**Dataset records:**
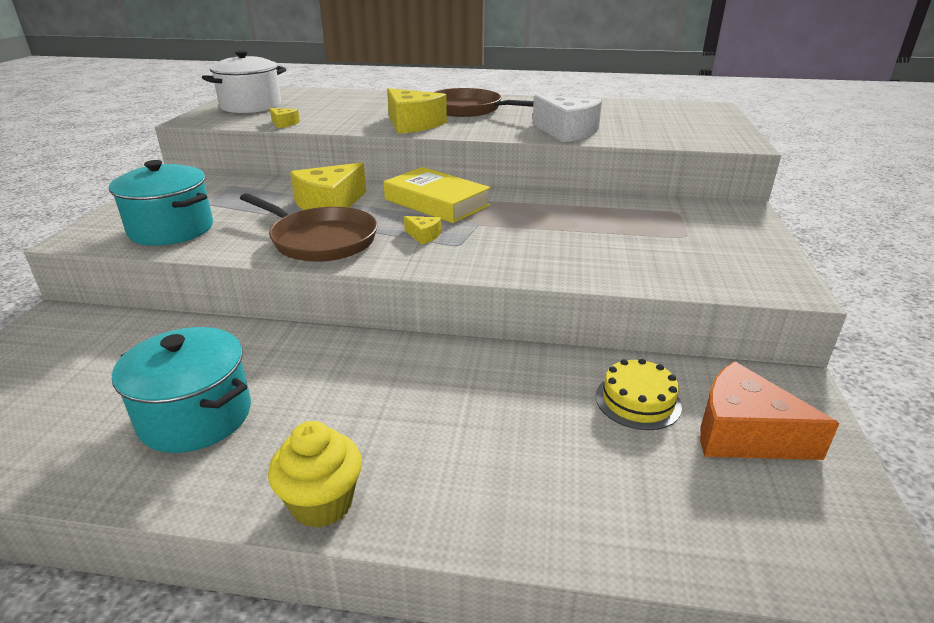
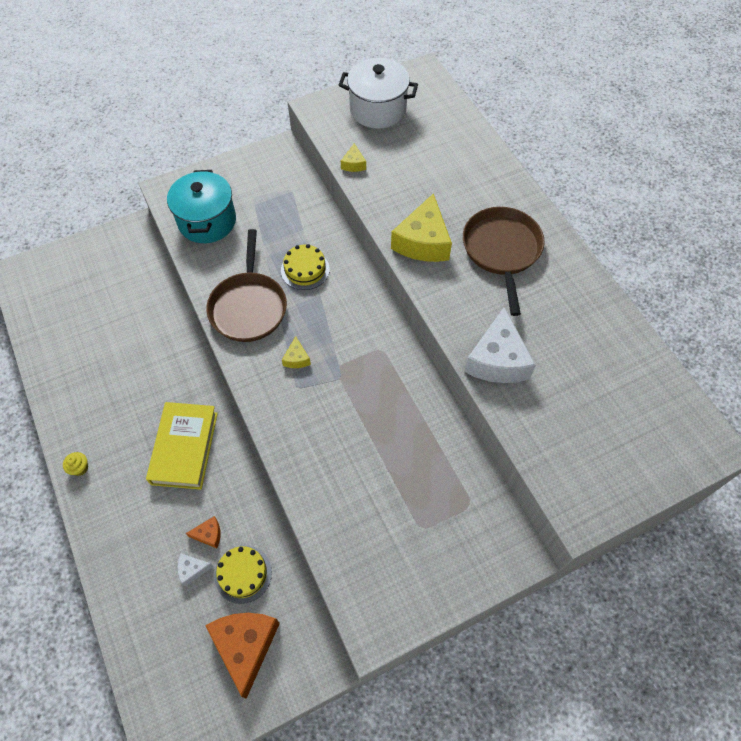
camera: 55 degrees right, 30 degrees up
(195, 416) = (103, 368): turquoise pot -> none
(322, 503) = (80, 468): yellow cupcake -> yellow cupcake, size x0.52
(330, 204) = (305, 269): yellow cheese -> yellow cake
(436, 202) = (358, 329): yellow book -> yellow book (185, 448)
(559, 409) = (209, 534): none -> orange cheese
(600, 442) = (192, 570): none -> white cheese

==

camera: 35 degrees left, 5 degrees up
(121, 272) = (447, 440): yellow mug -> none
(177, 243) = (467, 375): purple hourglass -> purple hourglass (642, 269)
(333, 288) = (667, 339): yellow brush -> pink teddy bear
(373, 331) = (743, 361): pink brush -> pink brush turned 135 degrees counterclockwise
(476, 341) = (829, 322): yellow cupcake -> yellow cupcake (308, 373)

**What you need to do:** Look through the data above and return exactly the lines from the one that contains "camera: 55 degrees right, 30 degrees up" to the one that contains "(600, 442) = (192, 570): none -> white cheese", inclusive, with nothing else.

**Exercise solution:**
camera: 55 degrees right, 30 degrees up
(195, 416) = (103, 368): turquoise pot -> none
(322, 503) = (80, 468): yellow cupcake -> yellow cupcake, size x0.52
(330, 204) = (305, 269): yellow cheese -> yellow cake
(436, 202) = (358, 329): yellow book -> yellow book (185, 448)
(559, 409) = (209, 534): none -> orange cheese
(600, 442) = (192, 570): none -> white cheese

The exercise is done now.